*Information*
---+---

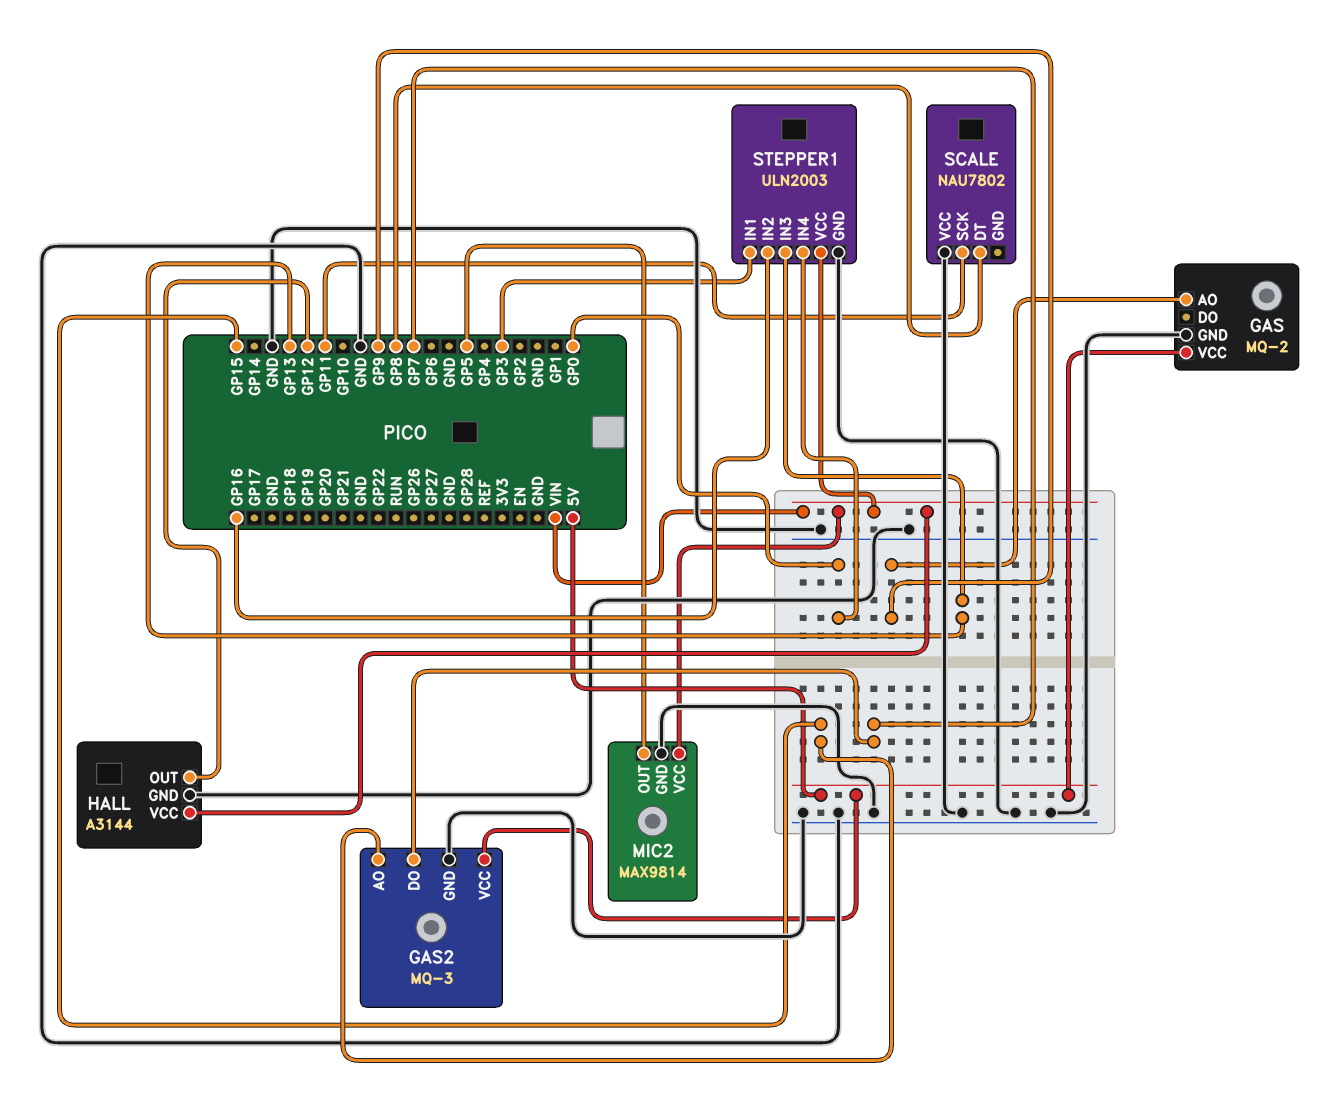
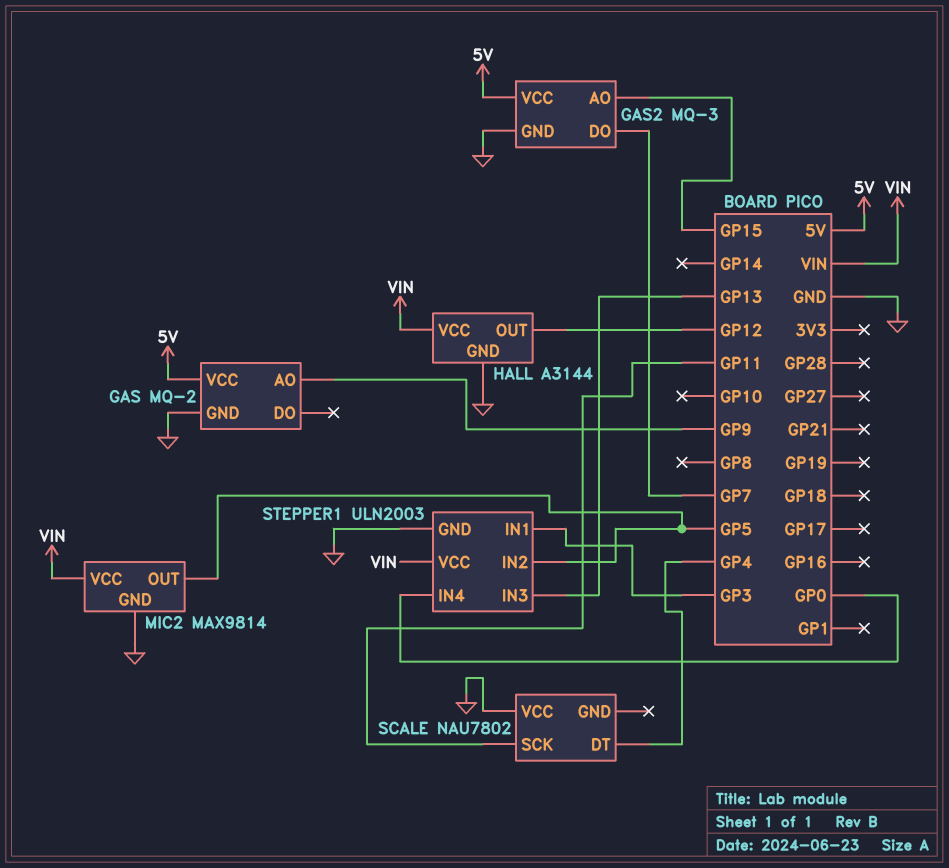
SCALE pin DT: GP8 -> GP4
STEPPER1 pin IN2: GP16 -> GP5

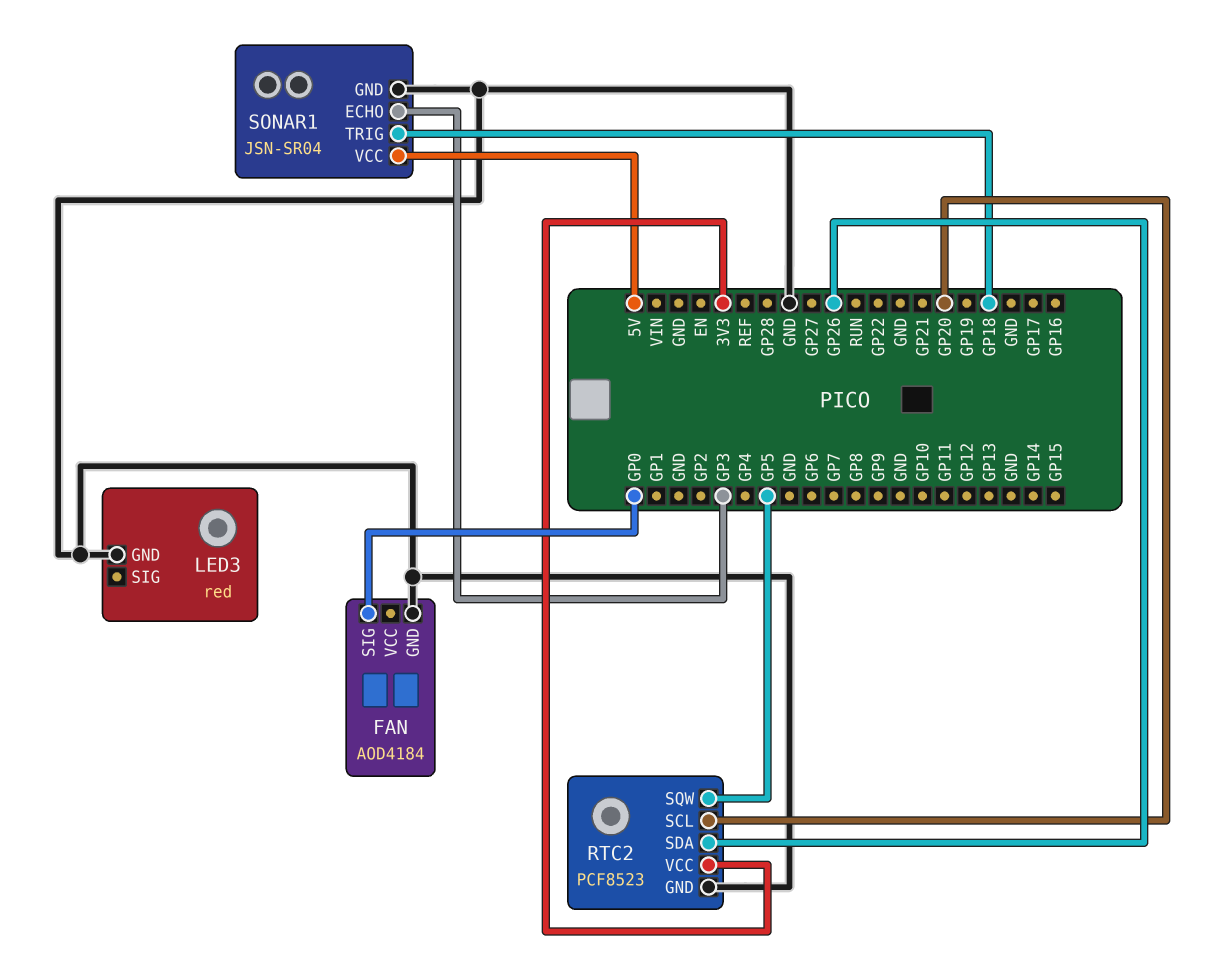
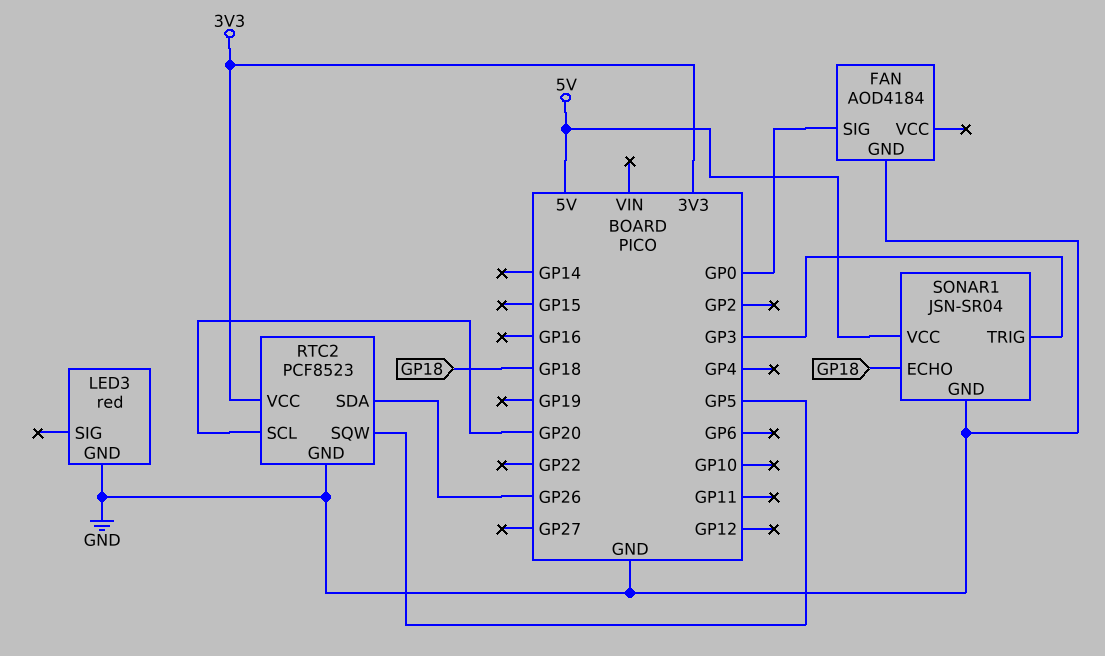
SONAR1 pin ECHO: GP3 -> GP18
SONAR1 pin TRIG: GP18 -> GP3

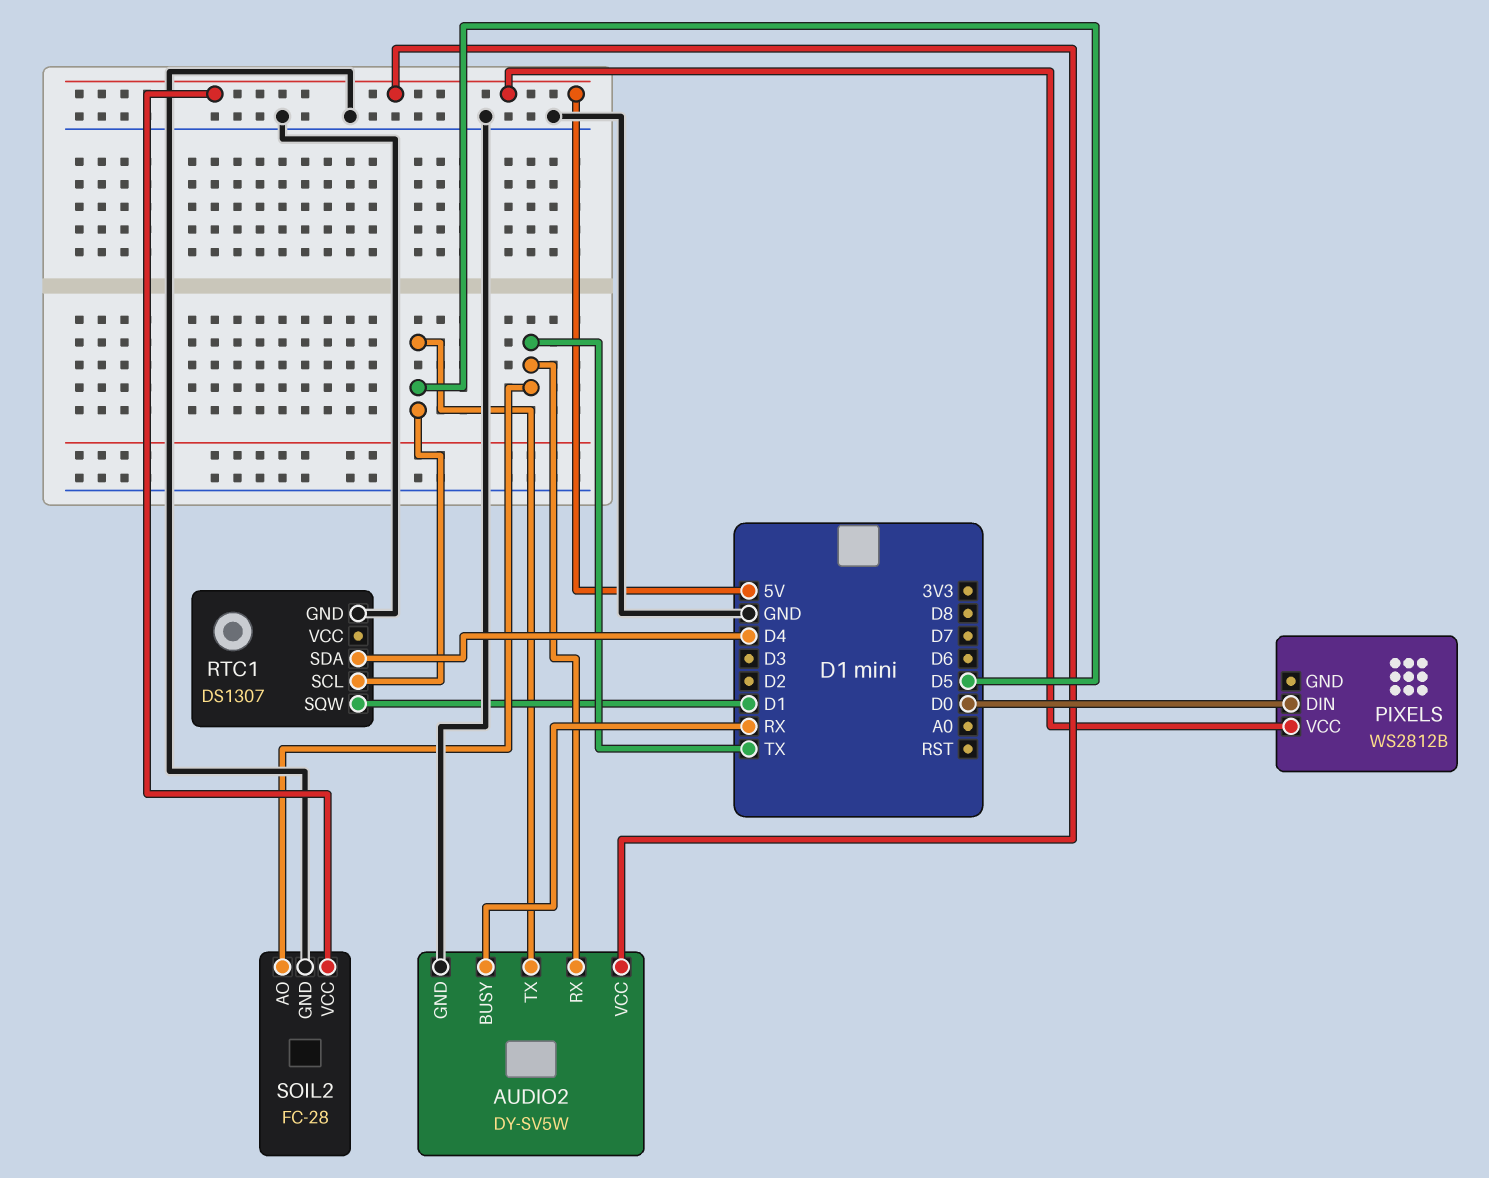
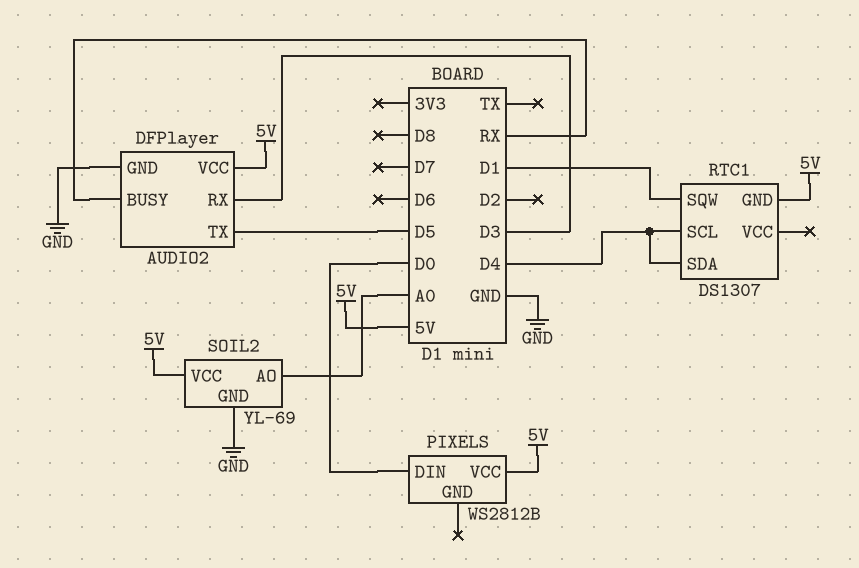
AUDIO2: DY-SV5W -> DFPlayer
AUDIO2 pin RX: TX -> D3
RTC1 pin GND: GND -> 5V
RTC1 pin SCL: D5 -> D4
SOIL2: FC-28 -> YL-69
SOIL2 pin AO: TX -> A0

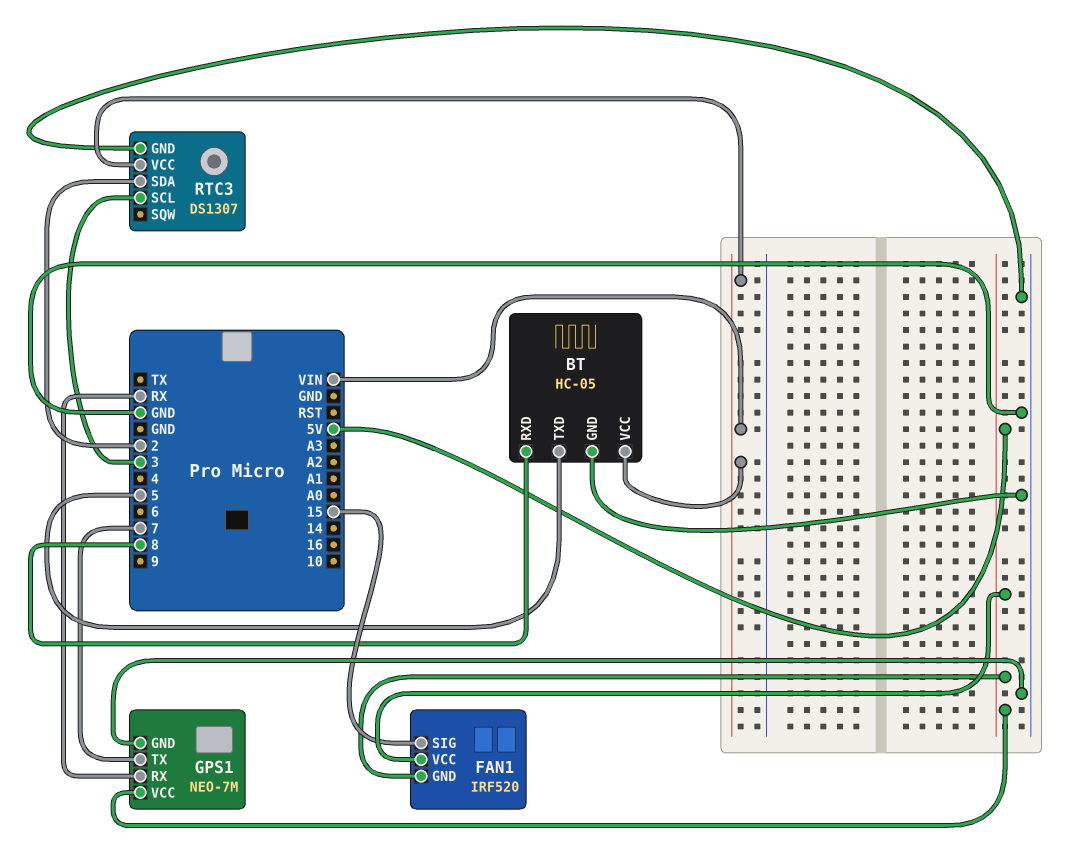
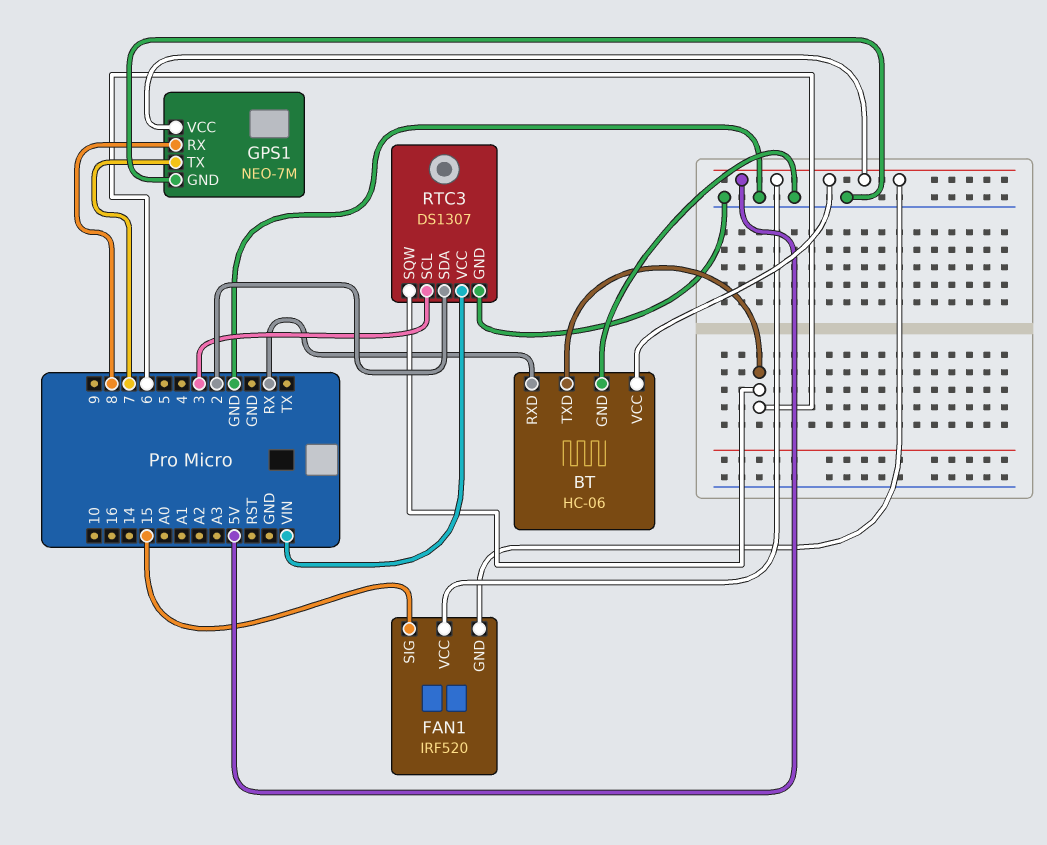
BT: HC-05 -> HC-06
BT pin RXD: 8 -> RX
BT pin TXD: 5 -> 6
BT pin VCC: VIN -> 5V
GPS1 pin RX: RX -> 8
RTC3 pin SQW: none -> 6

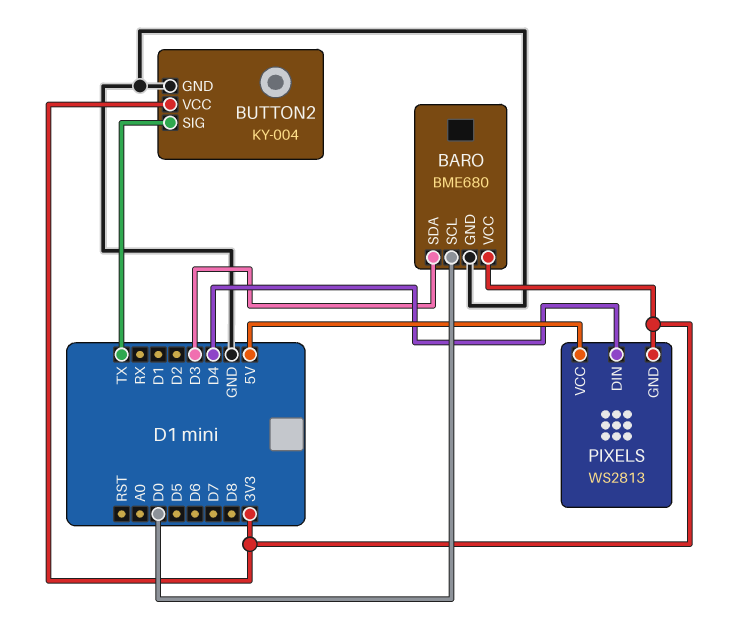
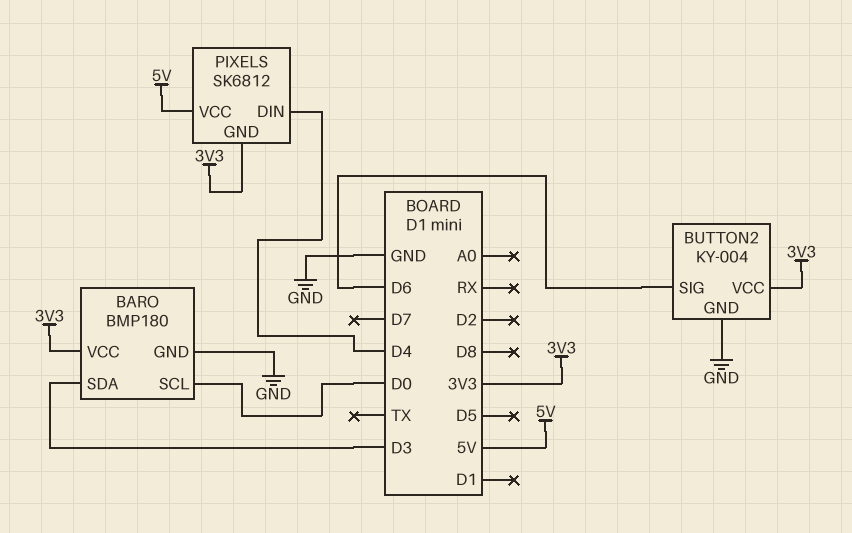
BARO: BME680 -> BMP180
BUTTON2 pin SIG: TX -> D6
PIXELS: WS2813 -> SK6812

---+---

*Problem requirements*
The output must start at the line holding "BT pin VCC: VIN -> 5V", end at the last line of the listing above, and show each line exactly; please omit all pictures.

*Your solution*
BT pin VCC: VIN -> 5V
GPS1 pin RX: RX -> 8
RTC3 pin SQW: none -> 6

BARO: BME680 -> BMP180
BUTTON2 pin SIG: TX -> D6
PIXELS: WS2813 -> SK6812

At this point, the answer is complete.